**What you need to do**
For each line below that holds the string "brick", add one to a tally; report that tally alone.

(Object state change records)
___
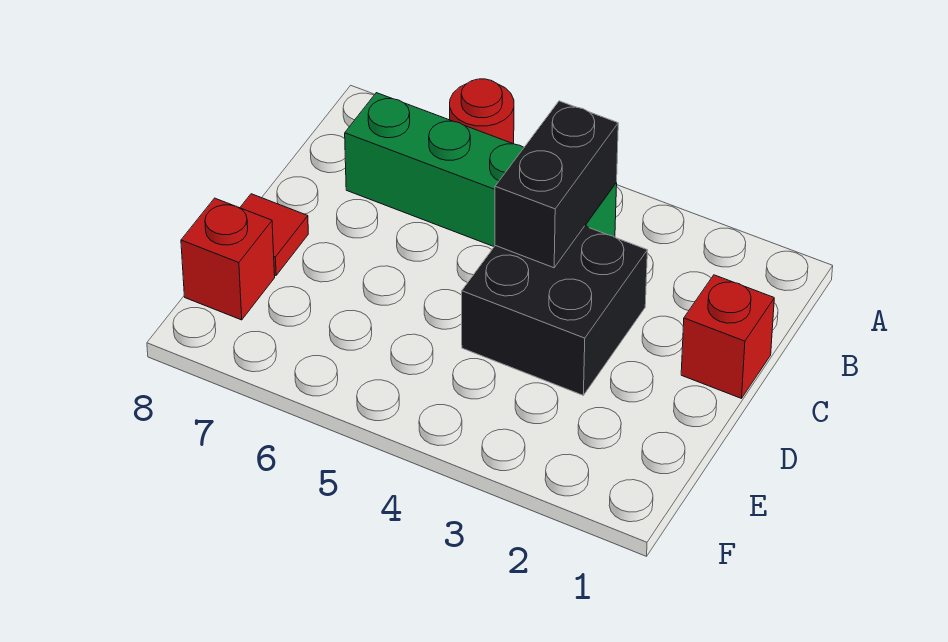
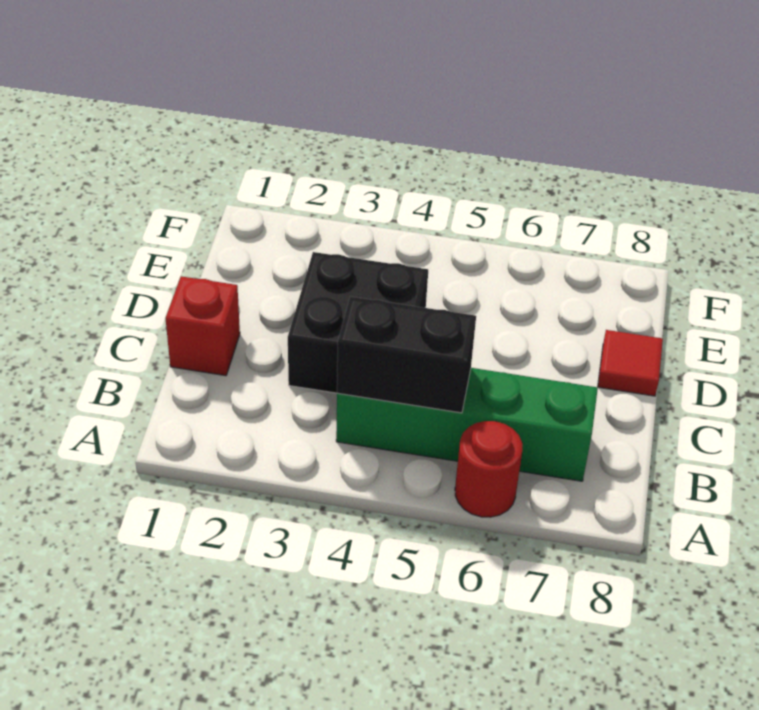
black brick B4:C4 level 2 -> black brick B4:B5 level 2
red brick E8 level 1 -> none

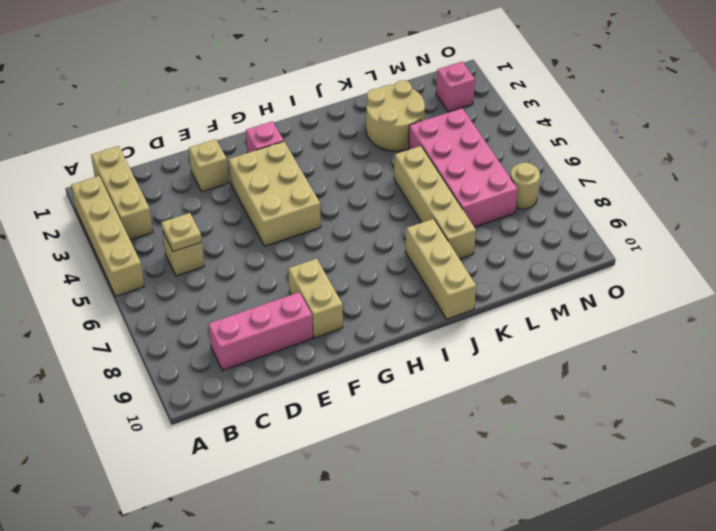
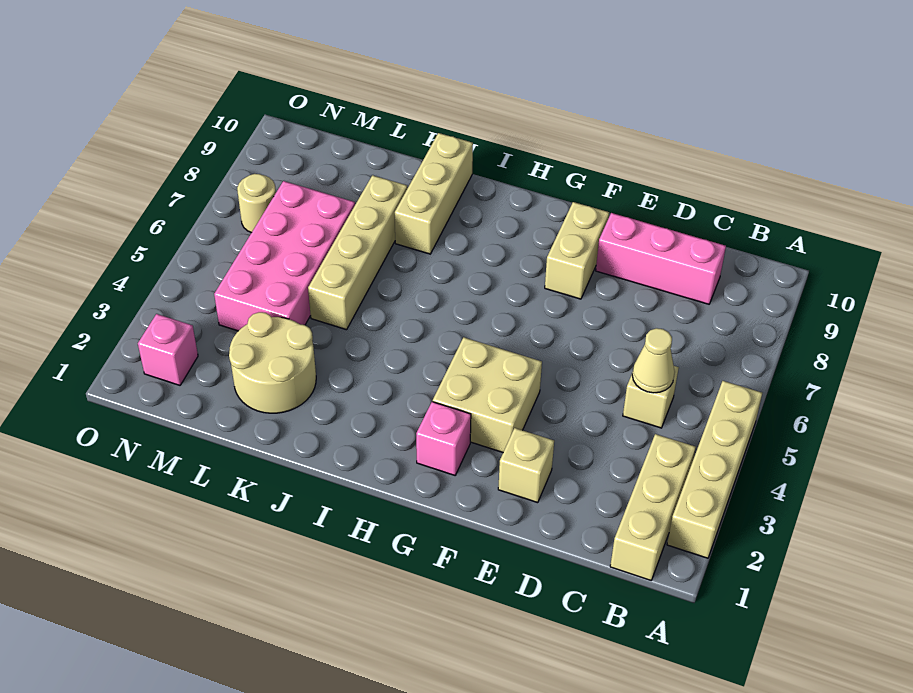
tan plate C5 level 2 -> tan cone C5 level 2
tan brick F3:G5 level 1 -> tan brick F3:G4 level 1

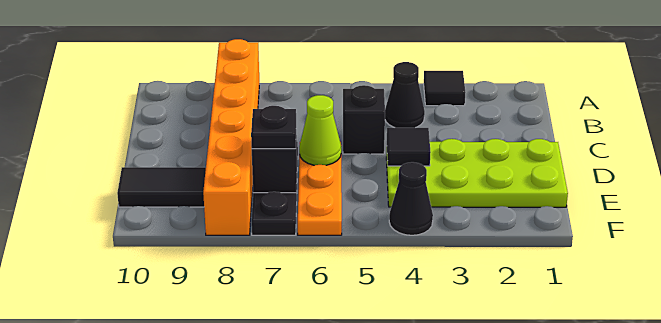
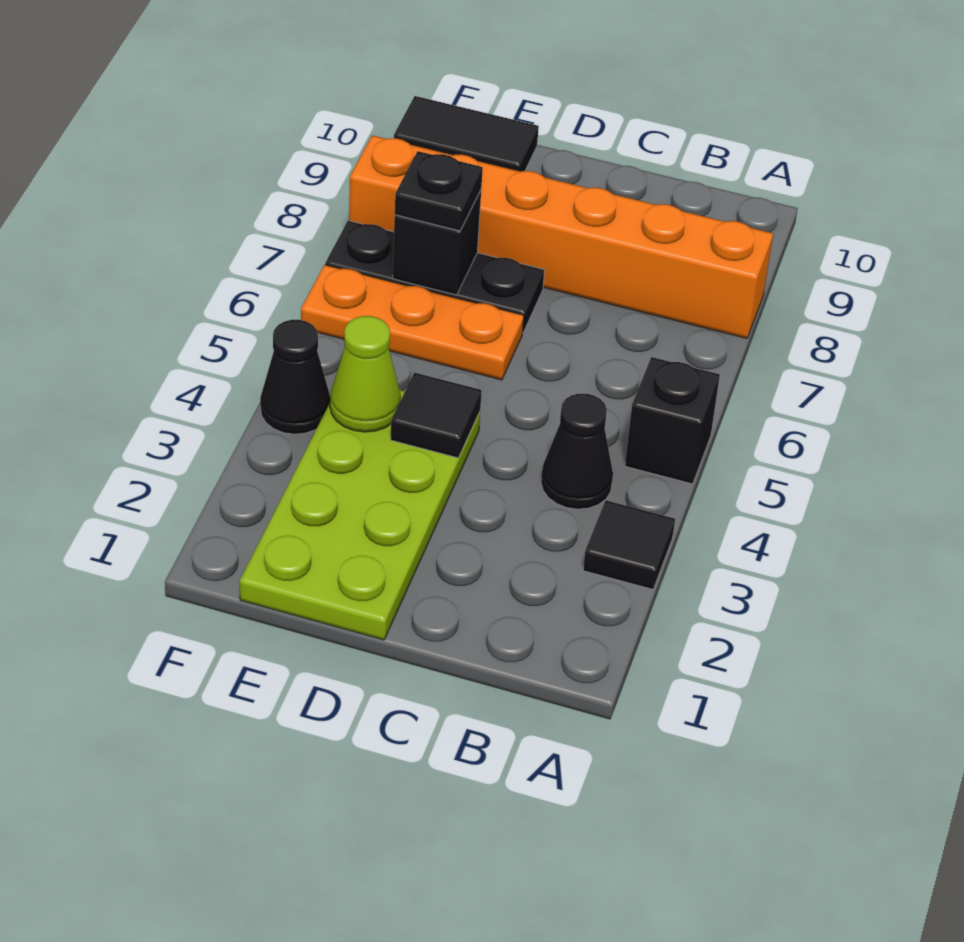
black brick C5 level 1 -> black brick A5 level 1
lime cone D6 level 2 -> lime cone E4 level 2
black tile E9:E10 level 1 -> black tile E10:F10 level 1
___
**Response**
4